→ **EXERCISE PROMPT**:
Could you restate the entries word for word, without the images?

Records from a collection:
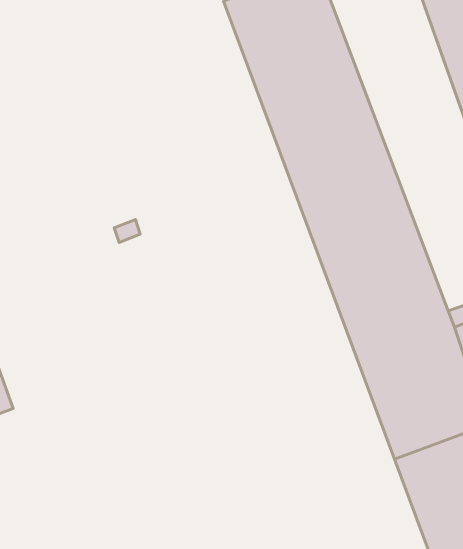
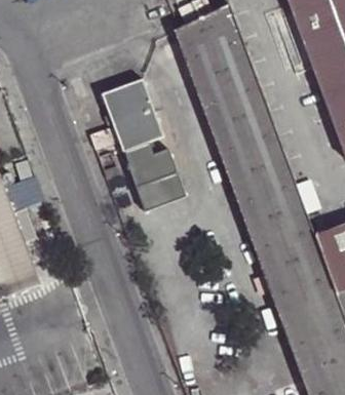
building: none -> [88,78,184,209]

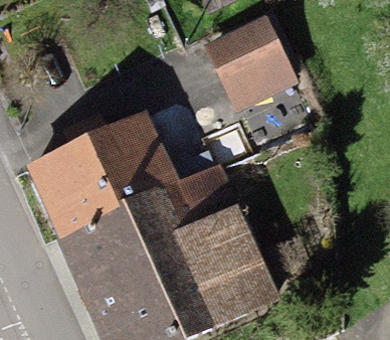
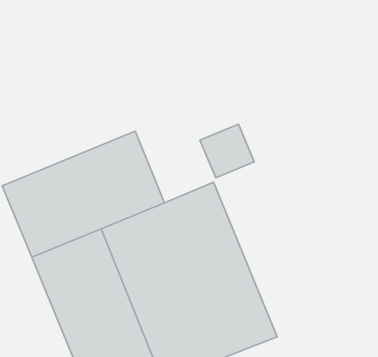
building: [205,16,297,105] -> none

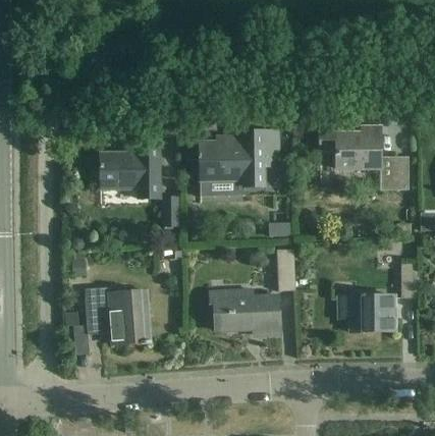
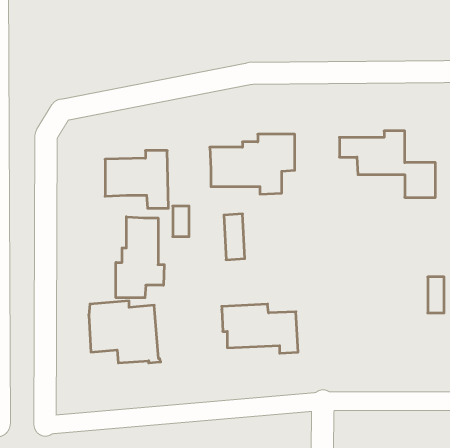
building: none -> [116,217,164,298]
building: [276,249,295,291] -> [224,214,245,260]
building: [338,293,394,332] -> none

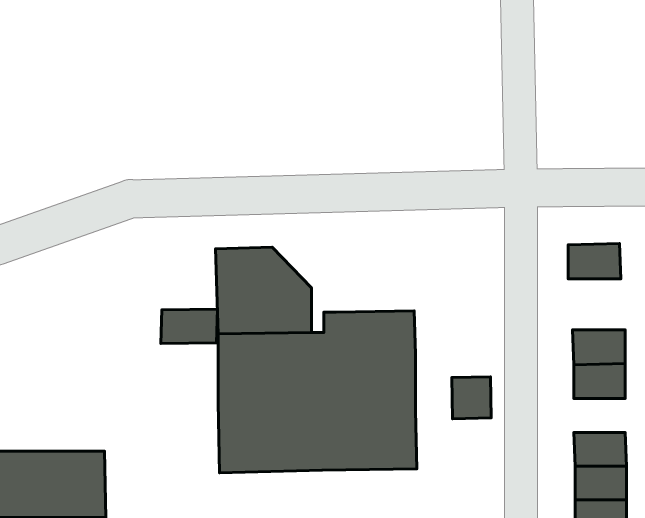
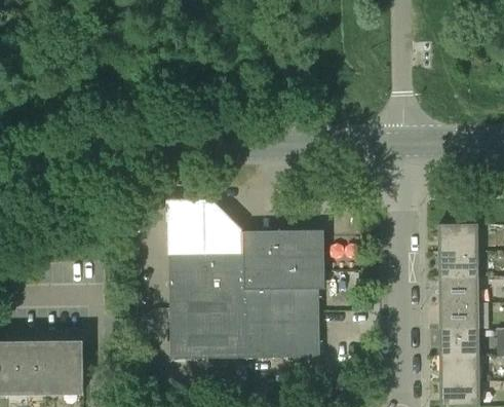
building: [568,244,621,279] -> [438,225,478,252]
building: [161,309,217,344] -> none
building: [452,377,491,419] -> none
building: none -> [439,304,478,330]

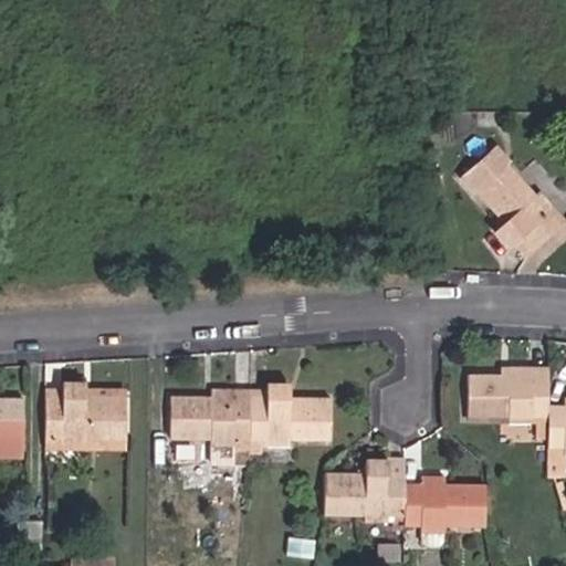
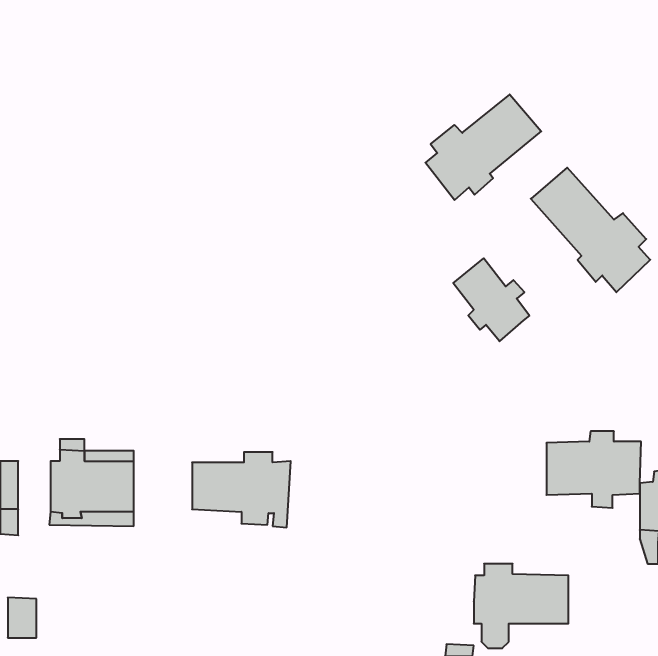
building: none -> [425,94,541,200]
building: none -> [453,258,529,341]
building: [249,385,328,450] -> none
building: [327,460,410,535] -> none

→ **SOLUTION TO THIS PROBLEM**:
building: none -> [88,78,184,209]

building: [205,16,297,105] -> none

building: none -> [116,217,164,298]
building: [276,249,295,291] -> [224,214,245,260]
building: [338,293,394,332] -> none

building: [568,244,621,279] -> [438,225,478,252]
building: [161,309,217,344] -> none
building: [452,377,491,419] -> none
building: none -> [439,304,478,330]

building: none -> [425,94,541,200]
building: none -> [453,258,529,341]
building: [249,385,328,450] -> none
building: [327,460,410,535] -> none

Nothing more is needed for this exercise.